» The input

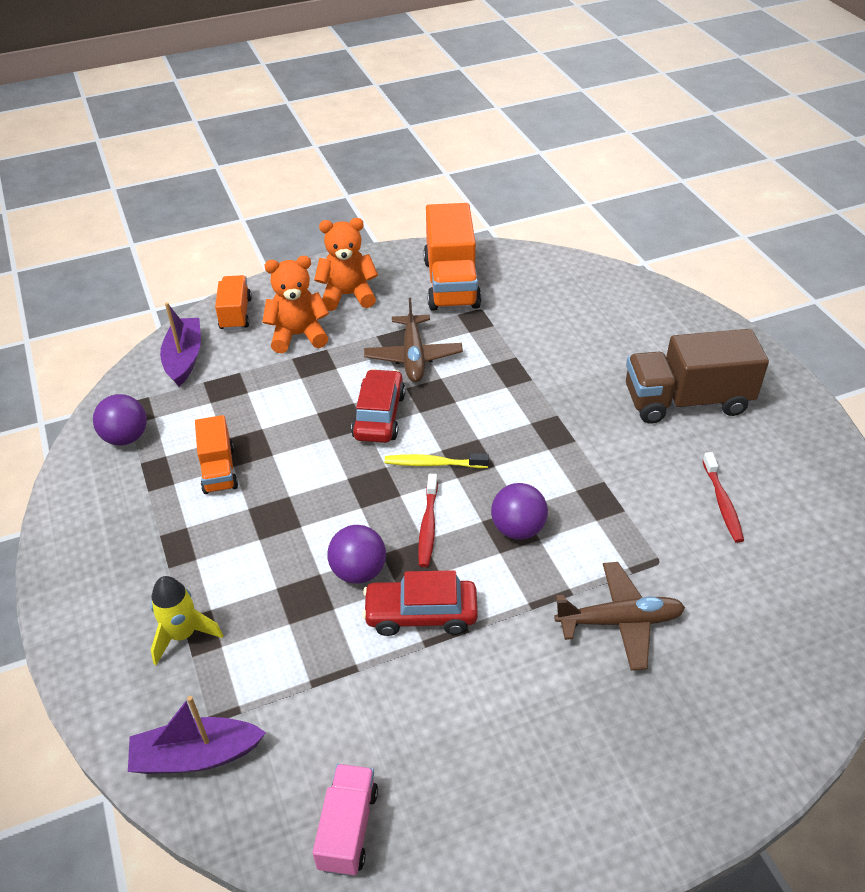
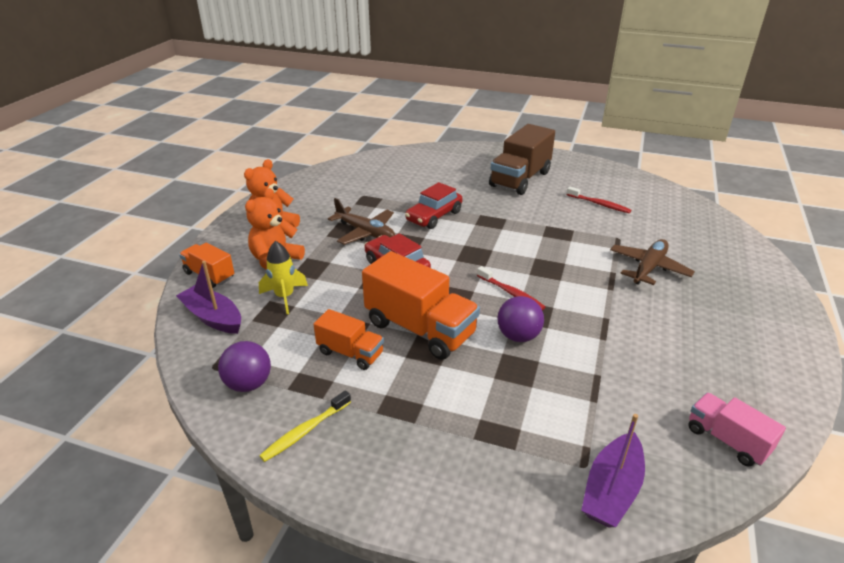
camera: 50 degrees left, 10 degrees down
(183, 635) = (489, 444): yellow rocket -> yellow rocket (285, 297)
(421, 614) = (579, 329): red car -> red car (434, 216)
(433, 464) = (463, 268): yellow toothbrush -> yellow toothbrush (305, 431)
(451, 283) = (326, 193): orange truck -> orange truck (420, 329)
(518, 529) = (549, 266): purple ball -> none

» Task goal
Lines of the listing above that contain the word "yellow" should all be returned.

» Solved problem
(183, 635) = (489, 444): yellow rocket -> yellow rocket (285, 297)
(433, 464) = (463, 268): yellow toothbrush -> yellow toothbrush (305, 431)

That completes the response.